**Aim of the task**
Count the lines in the records below that contain the word "none", and give that figure alone.

*** Opening of Data for review ***

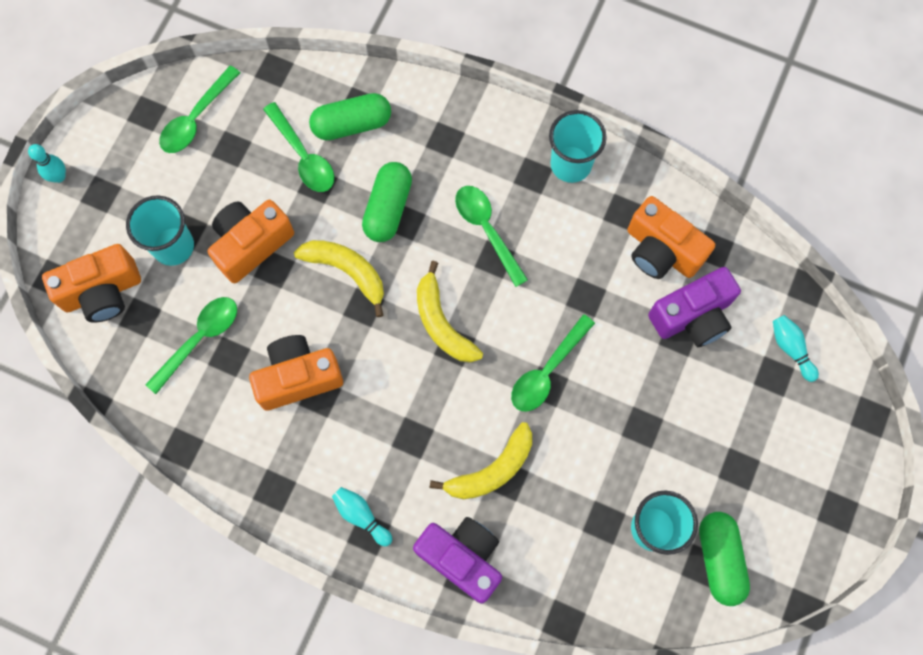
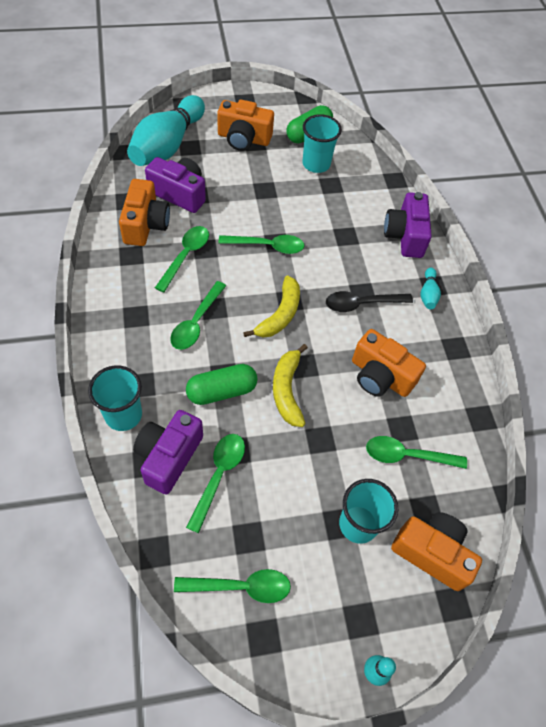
camera: 130 degrees left, 15 degrees down
(251, 244) = (314, 467): orange camera -> orange camera (243, 138)
(352, 124) = (168, 456): green capsule -> purple camera
(398, 425) = (362, 304): none -> black spoon
(491, 470) = (347, 245): yellow banana -> none
(570, 164) = (113, 298): turquoise cup -> turquoise cup (123, 415)
(586, 269) = (185, 256): none -> green spoon
(791, 349) = (168, 145): turquoise bowling pin -> turquoise bowling pin, size x2.46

*** Close of Data for review ***

**Your solution**
3